__TASK DETAILS__:
In the entries below, find the line with "R4: 4.7 (+3V3, VLOAD) -> 100 (+3V3, VLOAD)" and the line with "R6: none -> 1.5 (+3V3, VLOAD2)"; give again those lines and every line between them, exactly.

__INFORMATION GIVEN__:

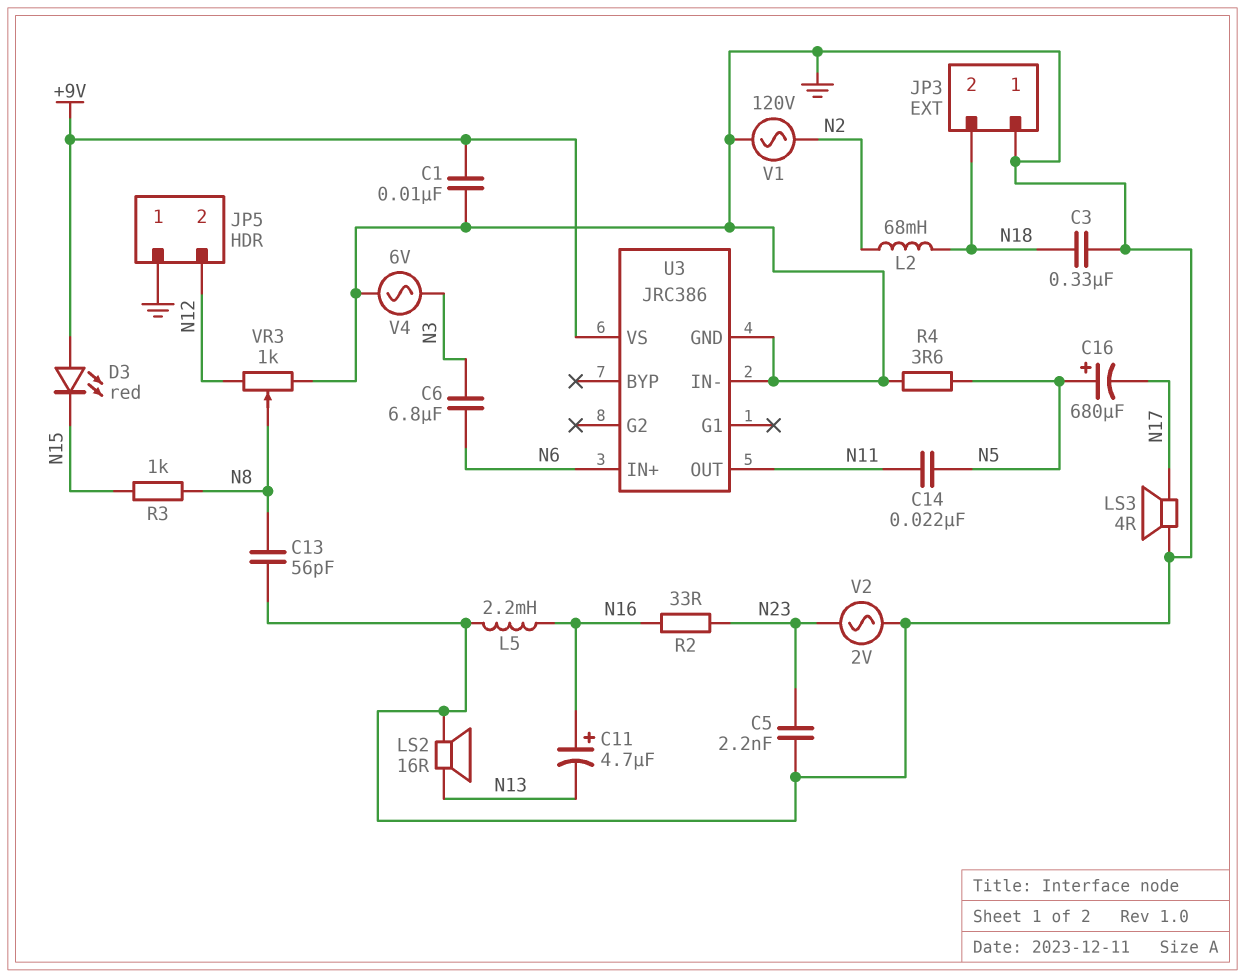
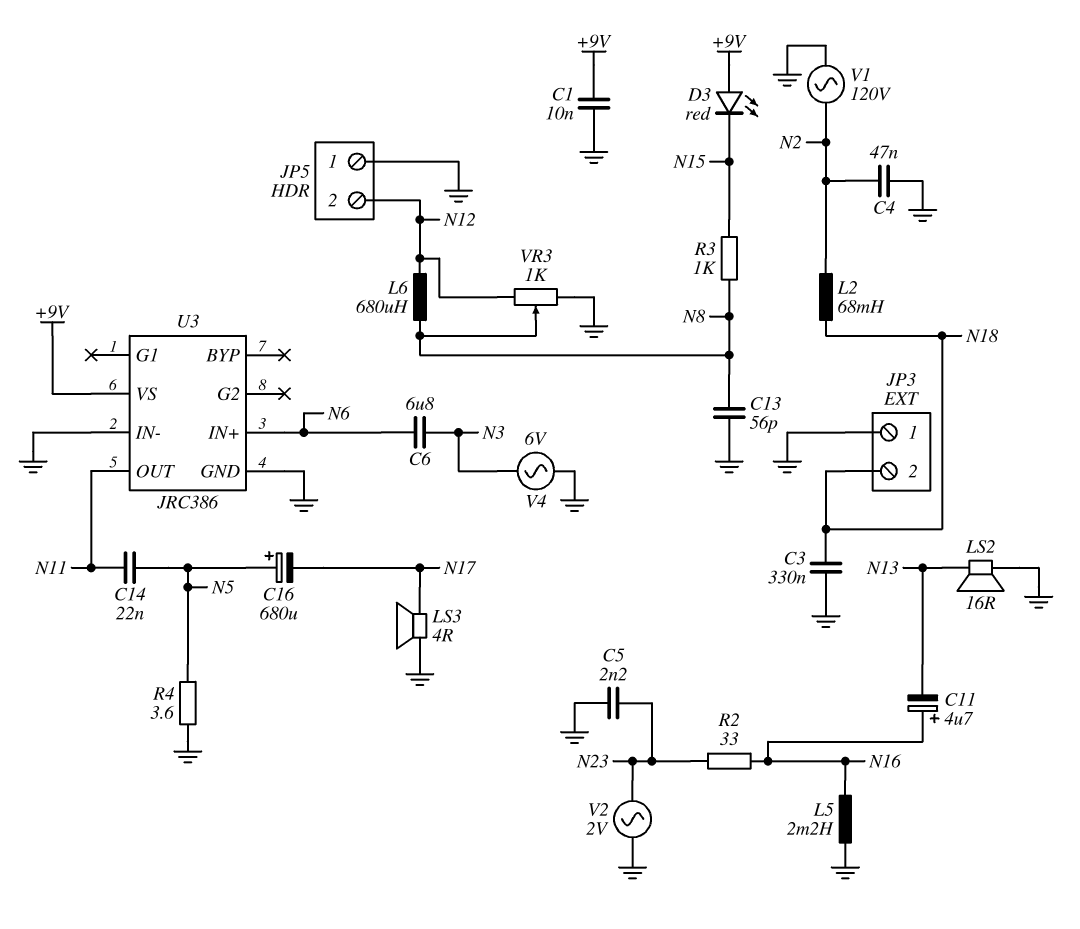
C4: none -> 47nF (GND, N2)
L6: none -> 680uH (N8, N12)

---

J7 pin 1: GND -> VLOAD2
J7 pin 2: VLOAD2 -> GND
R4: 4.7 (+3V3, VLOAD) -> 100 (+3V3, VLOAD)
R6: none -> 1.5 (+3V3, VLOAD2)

__OUTPUT OF THE TASK__:
R4: 4.7 (+3V3, VLOAD) -> 100 (+3V3, VLOAD)
R6: none -> 1.5 (+3V3, VLOAD2)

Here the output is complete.